● INSTRUCTIONS TO FOLLOW
Copy word for word the lines of the listing below, from the line containing "red diamond: moved 19 px right, 6 px down" through the line containing "orange triangle: moved 1 px right", including both. Omit the picture lines from your answer.

● EXCERPTED RECORDS
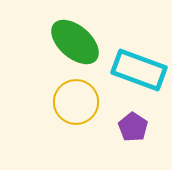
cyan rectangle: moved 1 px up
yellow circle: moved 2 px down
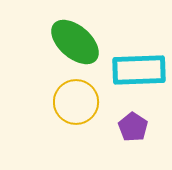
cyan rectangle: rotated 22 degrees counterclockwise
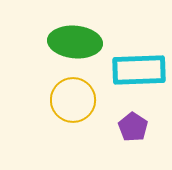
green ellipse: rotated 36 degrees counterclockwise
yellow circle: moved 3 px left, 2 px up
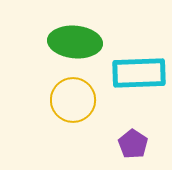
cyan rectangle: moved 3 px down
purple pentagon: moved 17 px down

--

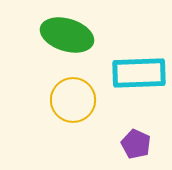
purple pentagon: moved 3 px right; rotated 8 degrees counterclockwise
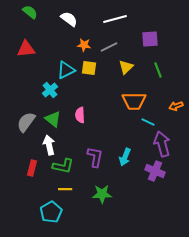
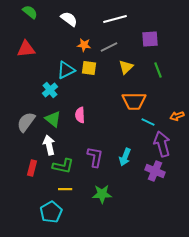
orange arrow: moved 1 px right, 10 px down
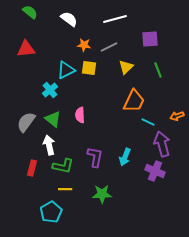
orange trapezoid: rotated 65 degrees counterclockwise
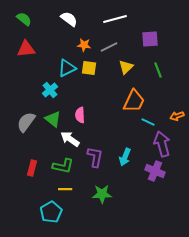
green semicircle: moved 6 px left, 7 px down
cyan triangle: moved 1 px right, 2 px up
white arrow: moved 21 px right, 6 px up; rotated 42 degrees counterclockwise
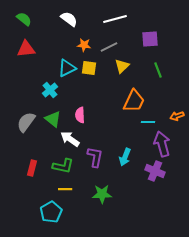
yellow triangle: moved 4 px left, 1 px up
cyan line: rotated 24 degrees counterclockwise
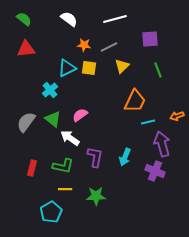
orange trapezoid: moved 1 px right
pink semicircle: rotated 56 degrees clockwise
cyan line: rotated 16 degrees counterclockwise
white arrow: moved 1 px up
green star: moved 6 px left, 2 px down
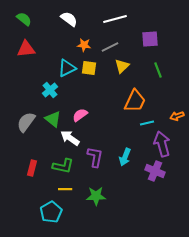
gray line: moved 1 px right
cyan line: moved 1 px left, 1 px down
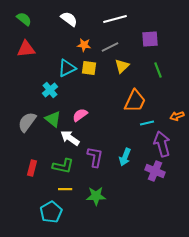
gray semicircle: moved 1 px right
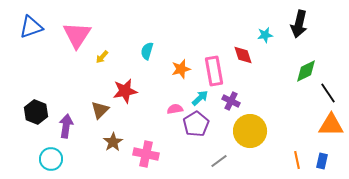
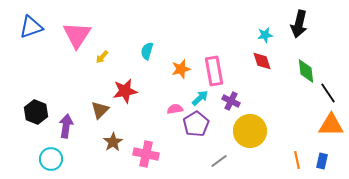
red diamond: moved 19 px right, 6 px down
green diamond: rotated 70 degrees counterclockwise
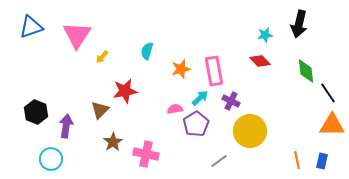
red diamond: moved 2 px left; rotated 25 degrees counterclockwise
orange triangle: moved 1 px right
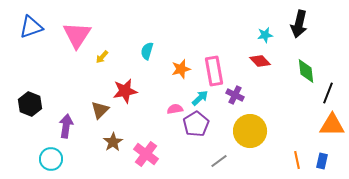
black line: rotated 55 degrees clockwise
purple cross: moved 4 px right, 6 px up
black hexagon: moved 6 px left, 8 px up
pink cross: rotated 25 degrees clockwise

--

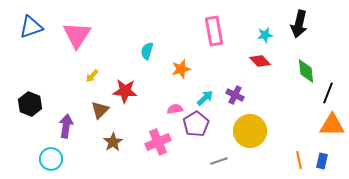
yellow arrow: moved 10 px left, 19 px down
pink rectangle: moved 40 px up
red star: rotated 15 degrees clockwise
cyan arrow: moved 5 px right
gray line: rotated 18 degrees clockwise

● WORKED SOLUTION
red diamond: moved 19 px right, 6 px down
green diamond: rotated 70 degrees counterclockwise
red diamond: moved 2 px left; rotated 25 degrees counterclockwise
orange triangle: moved 1 px right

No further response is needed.